→ Work to complete:
In the entries below, which lines run from the one containing "C5: 470nF (+5V, VRAW) -> 470nF (GND, VRAW)" to the one containing "U15: NOR CD4001"? Copy exactly those lines, ends included, and no others.

→ Data supplied:
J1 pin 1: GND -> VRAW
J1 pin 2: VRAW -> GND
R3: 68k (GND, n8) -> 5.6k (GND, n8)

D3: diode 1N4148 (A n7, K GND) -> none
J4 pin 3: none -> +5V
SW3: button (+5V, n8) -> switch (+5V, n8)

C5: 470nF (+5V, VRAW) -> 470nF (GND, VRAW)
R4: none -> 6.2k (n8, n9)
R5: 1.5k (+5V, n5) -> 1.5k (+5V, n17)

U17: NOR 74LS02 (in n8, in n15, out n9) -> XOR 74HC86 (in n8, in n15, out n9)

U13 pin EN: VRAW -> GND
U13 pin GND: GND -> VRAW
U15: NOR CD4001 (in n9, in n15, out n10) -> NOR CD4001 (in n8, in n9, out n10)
--
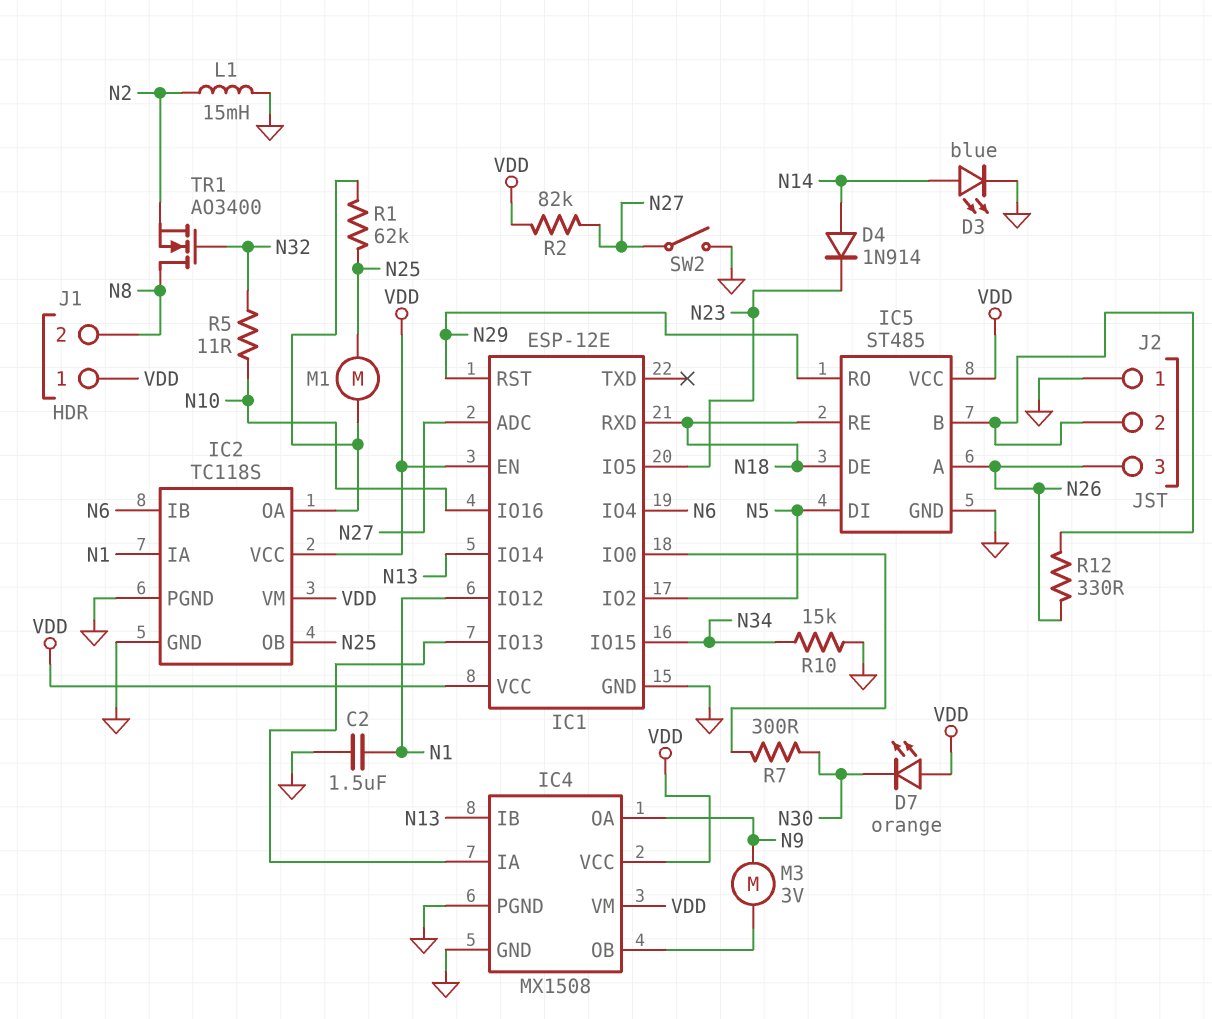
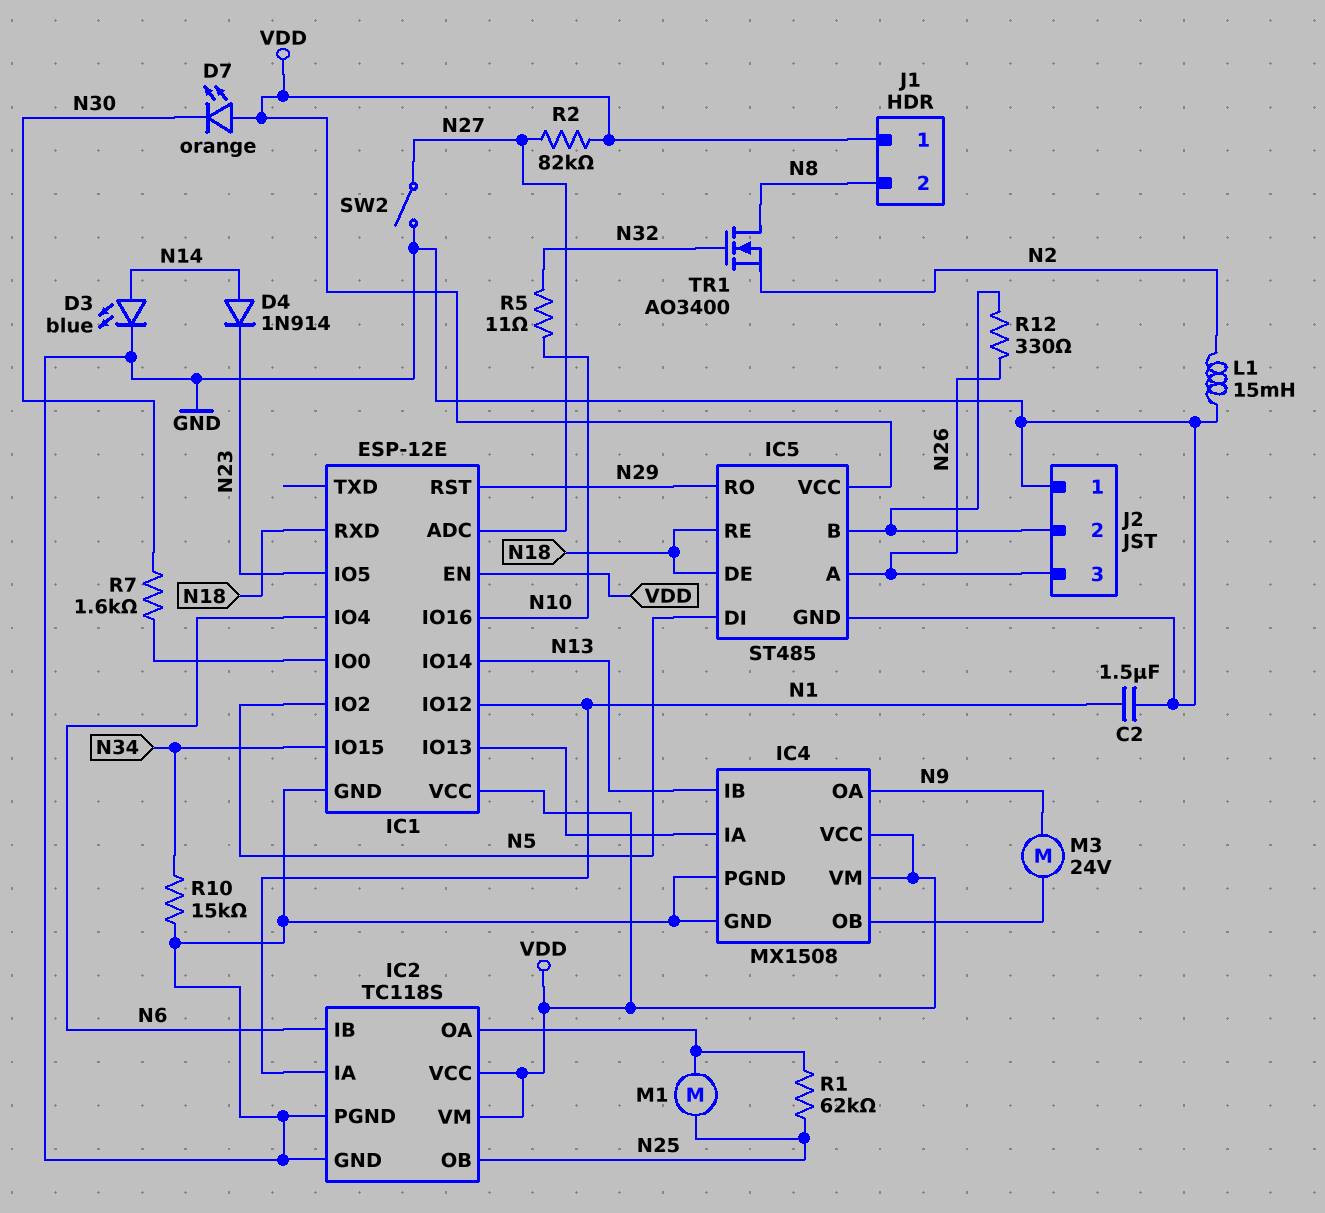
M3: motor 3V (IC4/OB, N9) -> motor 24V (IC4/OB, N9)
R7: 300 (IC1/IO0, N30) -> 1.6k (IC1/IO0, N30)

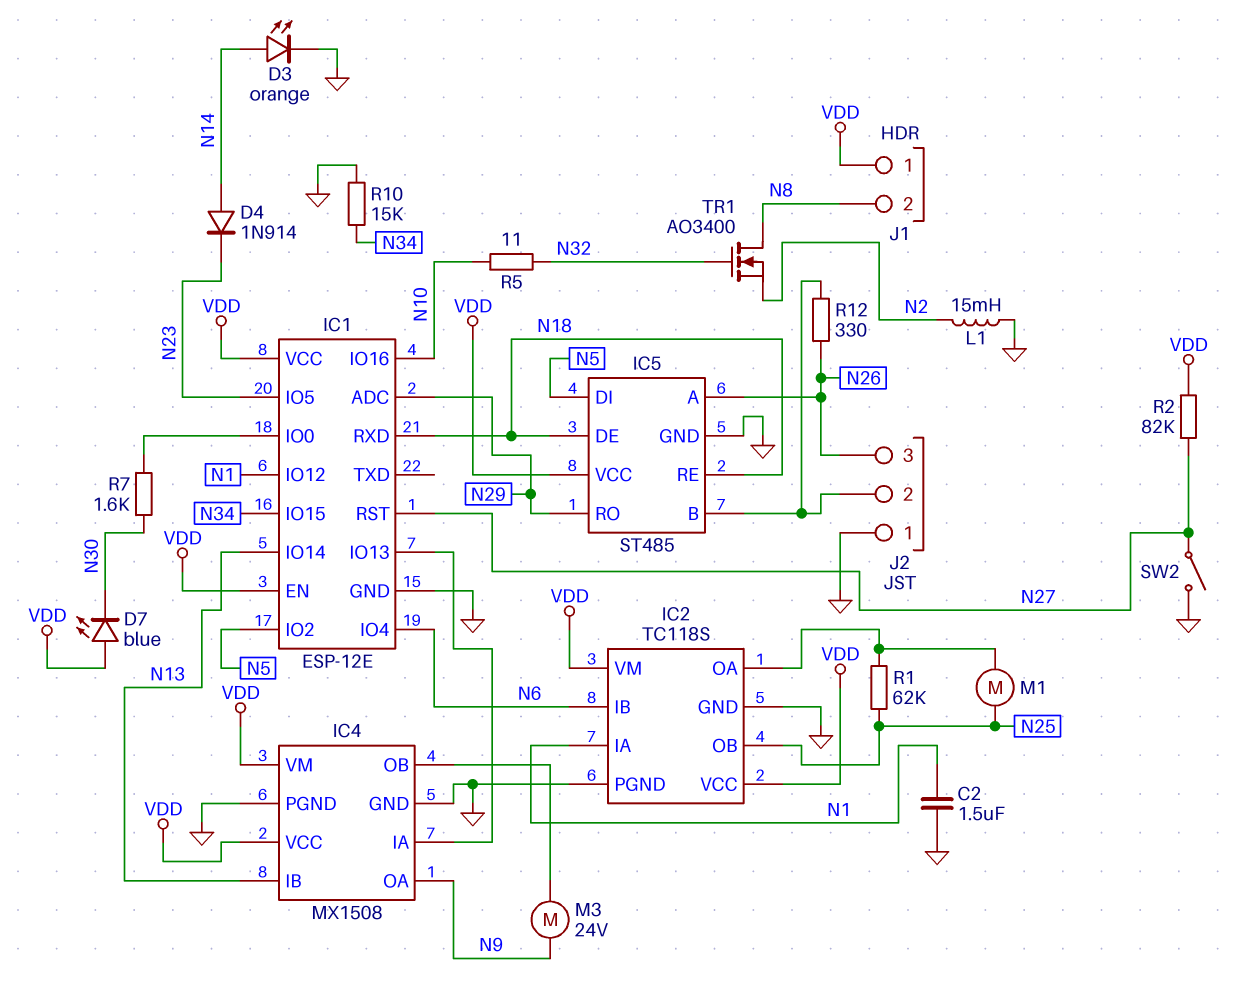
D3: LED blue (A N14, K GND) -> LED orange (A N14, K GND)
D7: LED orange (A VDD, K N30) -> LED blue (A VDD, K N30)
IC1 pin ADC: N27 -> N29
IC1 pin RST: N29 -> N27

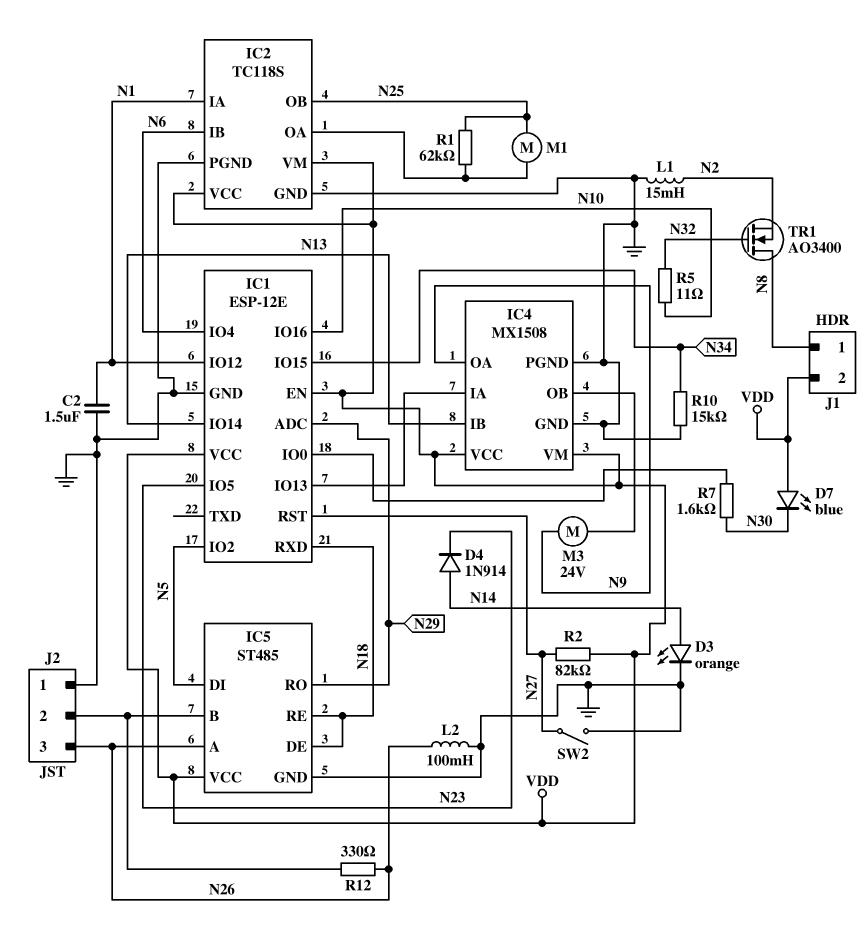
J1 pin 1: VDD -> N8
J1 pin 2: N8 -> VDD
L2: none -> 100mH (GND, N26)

→ Result for this task:
C5: 470nF (+5V, VRAW) -> 470nF (GND, VRAW)
R4: none -> 6.2k (n8, n9)
R5: 1.5k (+5V, n5) -> 1.5k (+5V, n17)

U17: NOR 74LS02 (in n8, in n15, out n9) -> XOR 74HC86 (in n8, in n15, out n9)

U13 pin EN: VRAW -> GND
U13 pin GND: GND -> VRAW
U15: NOR CD4001 (in n9, in n15, out n10) -> NOR CD4001 (in n8, in n9, out n10)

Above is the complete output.